_Provided information:_
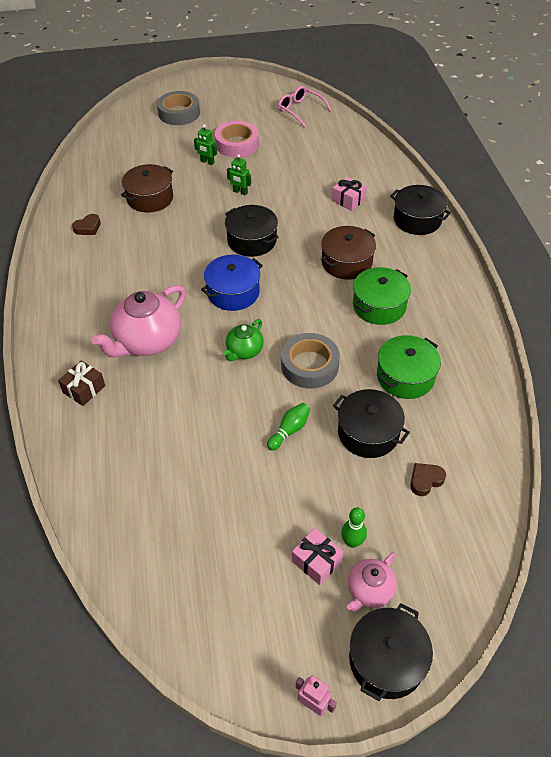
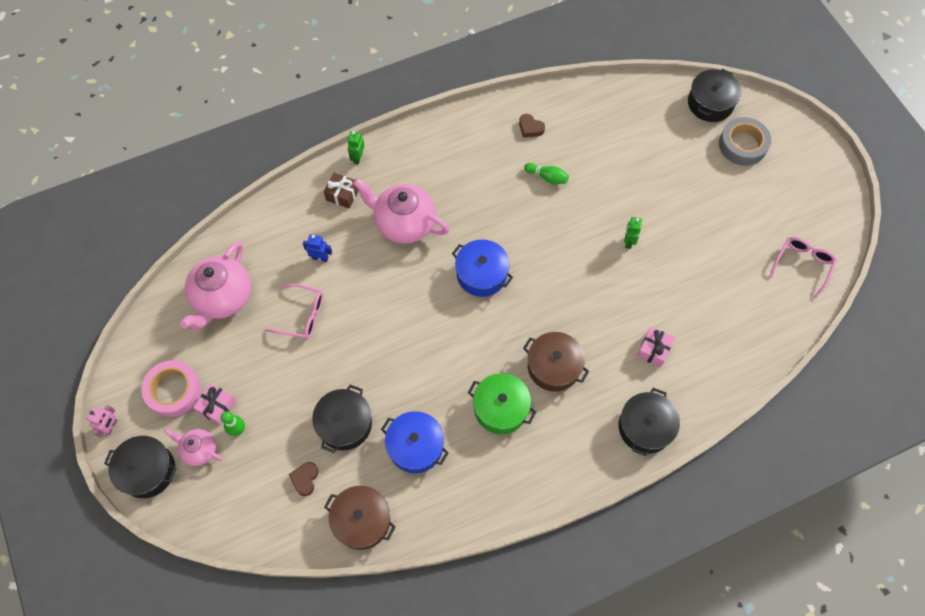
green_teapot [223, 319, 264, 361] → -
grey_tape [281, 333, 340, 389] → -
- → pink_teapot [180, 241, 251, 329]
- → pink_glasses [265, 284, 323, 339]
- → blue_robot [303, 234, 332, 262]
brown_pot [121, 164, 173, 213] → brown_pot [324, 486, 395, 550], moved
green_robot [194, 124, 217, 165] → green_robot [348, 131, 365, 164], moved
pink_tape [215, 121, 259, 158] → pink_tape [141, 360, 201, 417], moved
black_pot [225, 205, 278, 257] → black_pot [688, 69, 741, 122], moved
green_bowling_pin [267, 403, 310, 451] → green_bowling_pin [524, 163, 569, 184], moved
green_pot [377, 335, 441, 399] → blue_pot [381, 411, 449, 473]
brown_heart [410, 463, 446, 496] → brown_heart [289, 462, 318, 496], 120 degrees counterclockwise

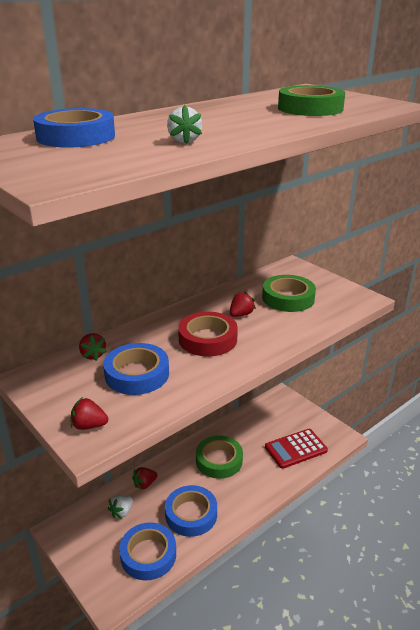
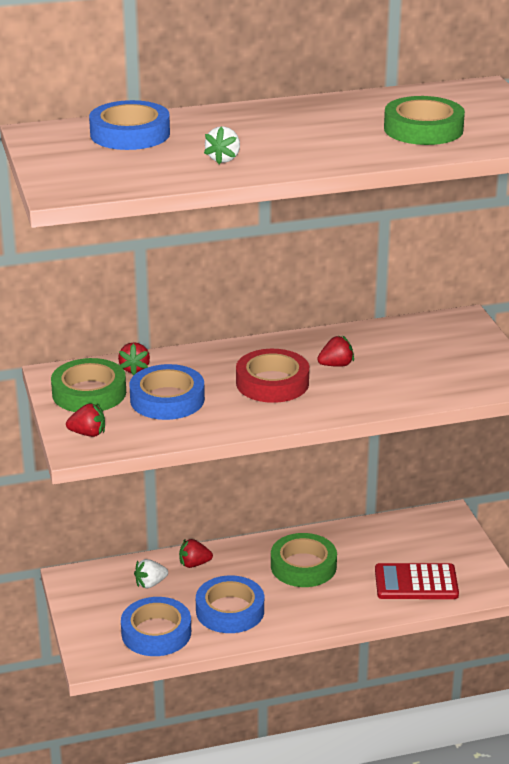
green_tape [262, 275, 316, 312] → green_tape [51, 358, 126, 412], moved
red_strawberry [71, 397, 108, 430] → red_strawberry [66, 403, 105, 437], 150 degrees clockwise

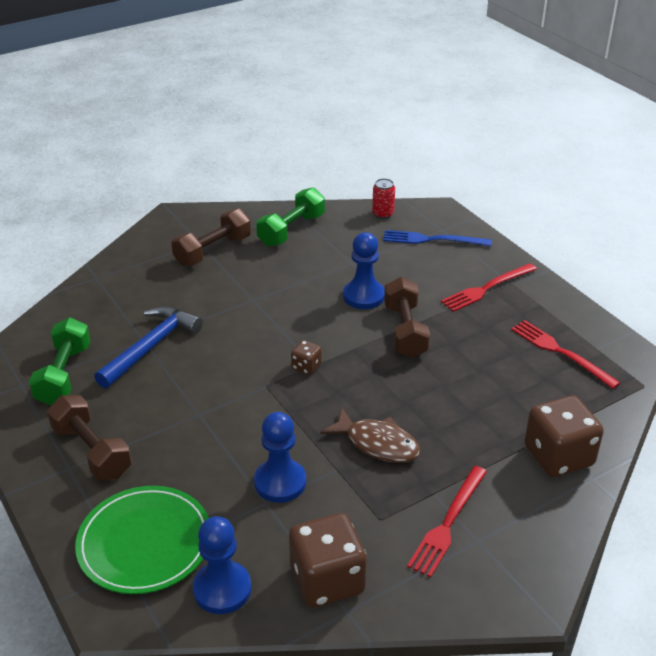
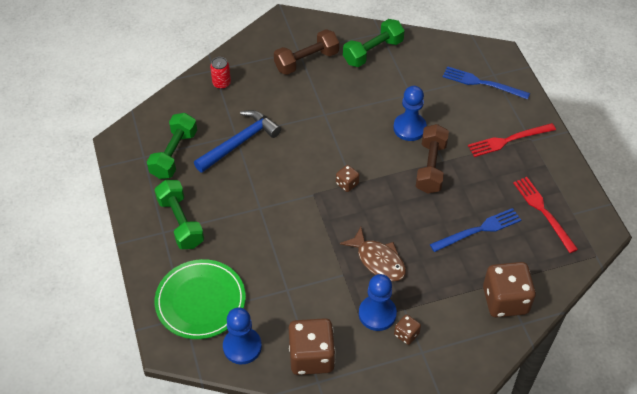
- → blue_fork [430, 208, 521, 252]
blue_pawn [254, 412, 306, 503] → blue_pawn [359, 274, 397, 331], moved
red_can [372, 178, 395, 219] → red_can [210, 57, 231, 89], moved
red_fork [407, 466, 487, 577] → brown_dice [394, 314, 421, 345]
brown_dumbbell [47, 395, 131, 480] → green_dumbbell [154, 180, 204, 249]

_What is expected:_ Retype the records in full, exactly as given, and omit the pictures.

_Expected answer:_
green_teapot [223, 319, 264, 361] → -
grey_tape [281, 333, 340, 389] → -
- → pink_teapot [180, 241, 251, 329]
- → pink_glasses [265, 284, 323, 339]
- → blue_robot [303, 234, 332, 262]
brown_pot [121, 164, 173, 213] → brown_pot [324, 486, 395, 550], moved
green_robot [194, 124, 217, 165] → green_robot [348, 131, 365, 164], moved
pink_tape [215, 121, 259, 158] → pink_tape [141, 360, 201, 417], moved
black_pot [225, 205, 278, 257] → black_pot [688, 69, 741, 122], moved
green_bowling_pin [267, 403, 310, 451] → green_bowling_pin [524, 163, 569, 184], moved
green_pot [377, 335, 441, 399] → blue_pot [381, 411, 449, 473]
brown_heart [410, 463, 446, 496] → brown_heart [289, 462, 318, 496], 120 degrees counterclockwise

green_tape [262, 275, 316, 312] → green_tape [51, 358, 126, 412], moved
red_strawberry [71, 397, 108, 430] → red_strawberry [66, 403, 105, 437], 150 degrees clockwise

- → blue_fork [430, 208, 521, 252]
blue_pawn [254, 412, 306, 503] → blue_pawn [359, 274, 397, 331], moved
red_can [372, 178, 395, 219] → red_can [210, 57, 231, 89], moved
red_fork [407, 466, 487, 577] → brown_dice [394, 314, 421, 345]
brown_dumbbell [47, 395, 131, 480] → green_dumbbell [154, 180, 204, 249]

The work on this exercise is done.